The records below are to be returned word for word, with pictures left out.

Object change listings

◆ ◆ ◆ ◆

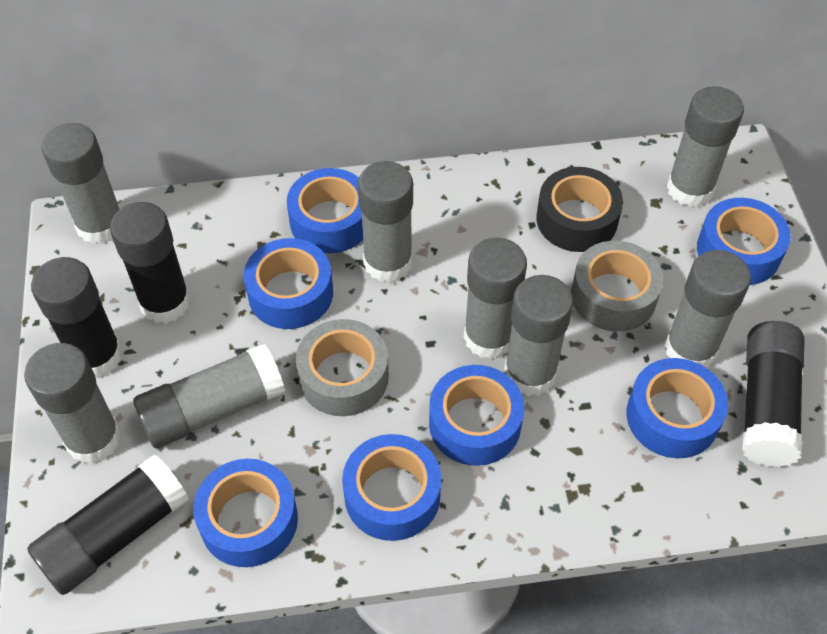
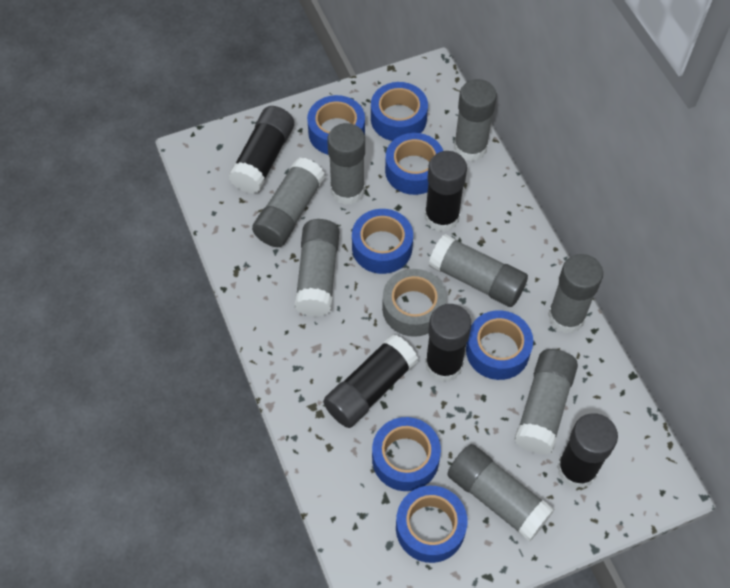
black glue stick: 4 -> 5
black tape: 1 -> 0
grey tape: 2 -> 1

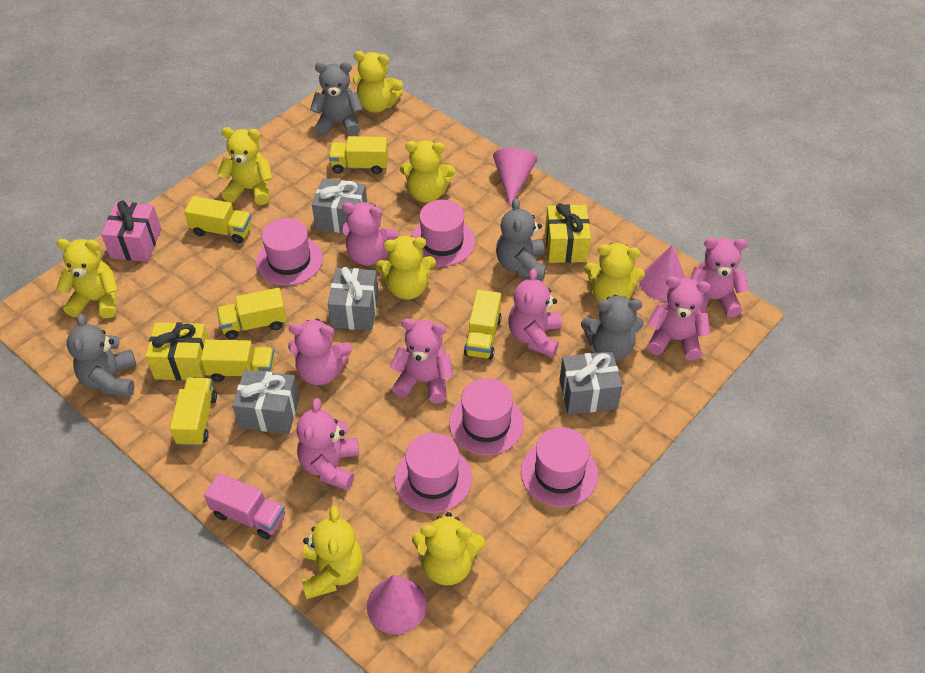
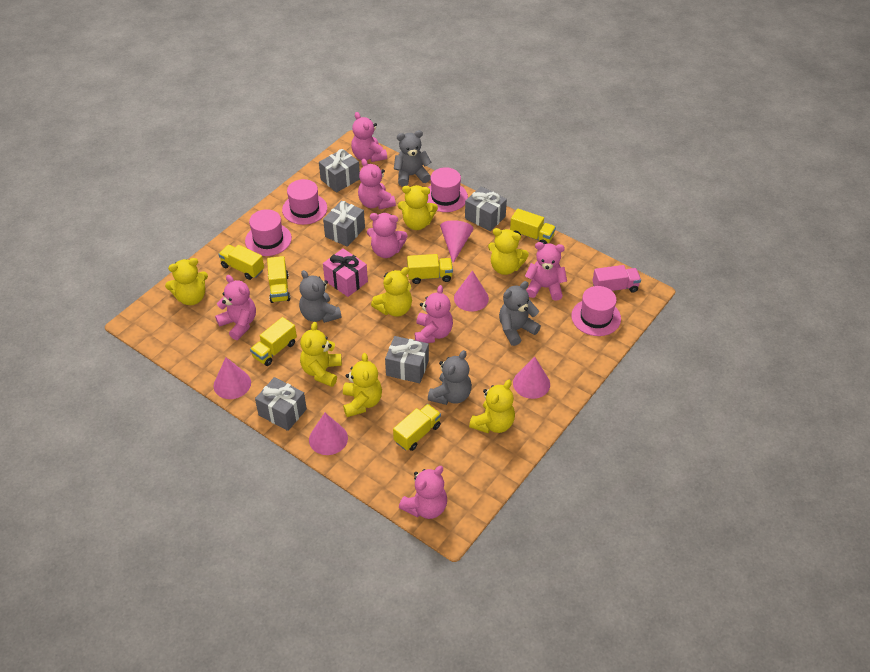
grey gift: 4 -> 5
pink cone: 3 -> 5
pink hat: 5 -> 4
yellow gift: 2 -> 0
yellow teddy bear: 8 -> 7

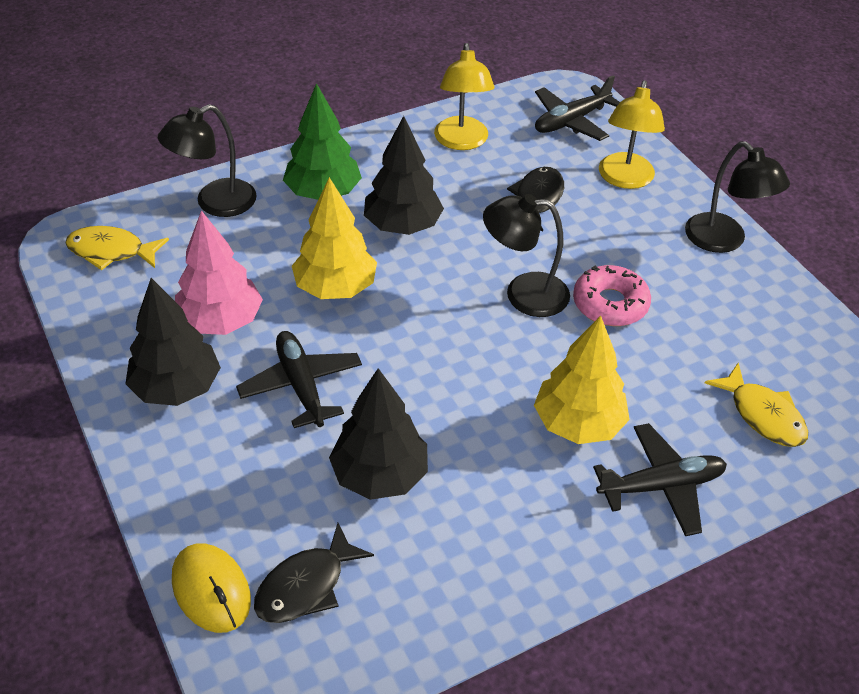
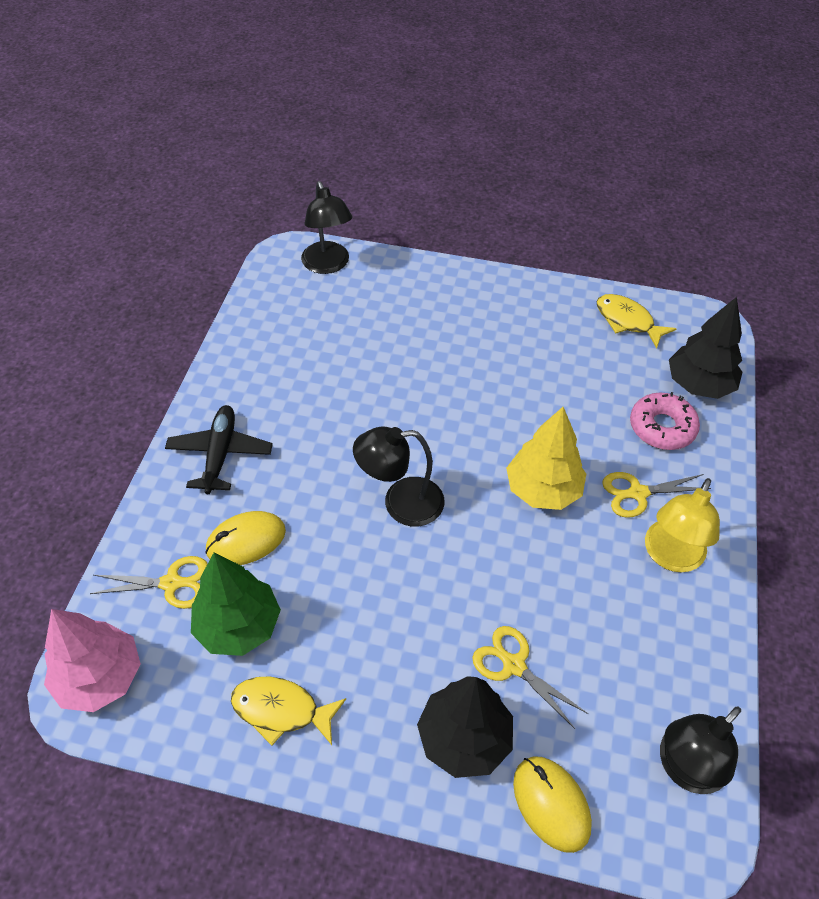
black fish: 2 -> 0
black plane: 3 -> 1
black tree: 3 -> 2
yellow lamp: 2 -> 1
yellow mouse: 1 -> 2
yellow scissors: 0 -> 3
yellow tree: 2 -> 1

◆ ◆ ◆ ◆

■ **Solution for this task**
black glue stick: 4 -> 5
black tape: 1 -> 0
grey tape: 2 -> 1

grey gift: 4 -> 5
pink cone: 3 -> 5
pink hat: 5 -> 4
yellow gift: 2 -> 0
yellow teddy bear: 8 -> 7

black fish: 2 -> 0
black plane: 3 -> 1
black tree: 3 -> 2
yellow lamp: 2 -> 1
yellow mouse: 1 -> 2
yellow scissors: 0 -> 3
yellow tree: 2 -> 1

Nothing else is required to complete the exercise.